▶ [WHAT THE EXERCISE ASKS] Starting with the line that contains "Someone scaled the", copy every remaining line of the data below exactly, the last one included.

▶ [EXERCISE INPUTS]

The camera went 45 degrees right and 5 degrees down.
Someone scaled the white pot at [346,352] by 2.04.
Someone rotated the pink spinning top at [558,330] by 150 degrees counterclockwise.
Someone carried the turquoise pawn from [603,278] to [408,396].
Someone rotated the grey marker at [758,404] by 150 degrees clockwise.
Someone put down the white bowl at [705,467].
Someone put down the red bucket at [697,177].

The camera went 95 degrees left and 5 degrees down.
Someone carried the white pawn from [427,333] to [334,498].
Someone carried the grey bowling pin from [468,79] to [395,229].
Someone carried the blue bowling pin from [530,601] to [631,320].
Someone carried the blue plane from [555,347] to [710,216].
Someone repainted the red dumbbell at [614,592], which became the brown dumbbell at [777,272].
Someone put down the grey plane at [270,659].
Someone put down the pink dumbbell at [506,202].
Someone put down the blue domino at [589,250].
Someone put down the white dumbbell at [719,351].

▶ [EXERCISE RESPONSE]
Someone scaled the white pot at [346,352] by 2.04.
Someone rotated the pink spinning top at [558,330] by 150 degrees counterclockwise.
Someone carried the turquoise pawn from [603,278] to [408,396].
Someone rotated the grey marker at [758,404] by 150 degrees clockwise.
Someone put down the white bowl at [705,467].
Someone put down the red bucket at [697,177].

The camera went 95 degrees left and 5 degrees down.
Someone carried the white pawn from [427,333] to [334,498].
Someone carried the grey bowling pin from [468,79] to [395,229].
Someone carried the blue bowling pin from [530,601] to [631,320].
Someone carried the blue plane from [555,347] to [710,216].
Someone repainted the red dumbbell at [614,592], which became the brown dumbbell at [777,272].
Someone put down the grey plane at [270,659].
Someone put down the pink dumbbell at [506,202].
Someone put down the blue domino at [589,250].
Someone put down the white dumbbell at [719,351].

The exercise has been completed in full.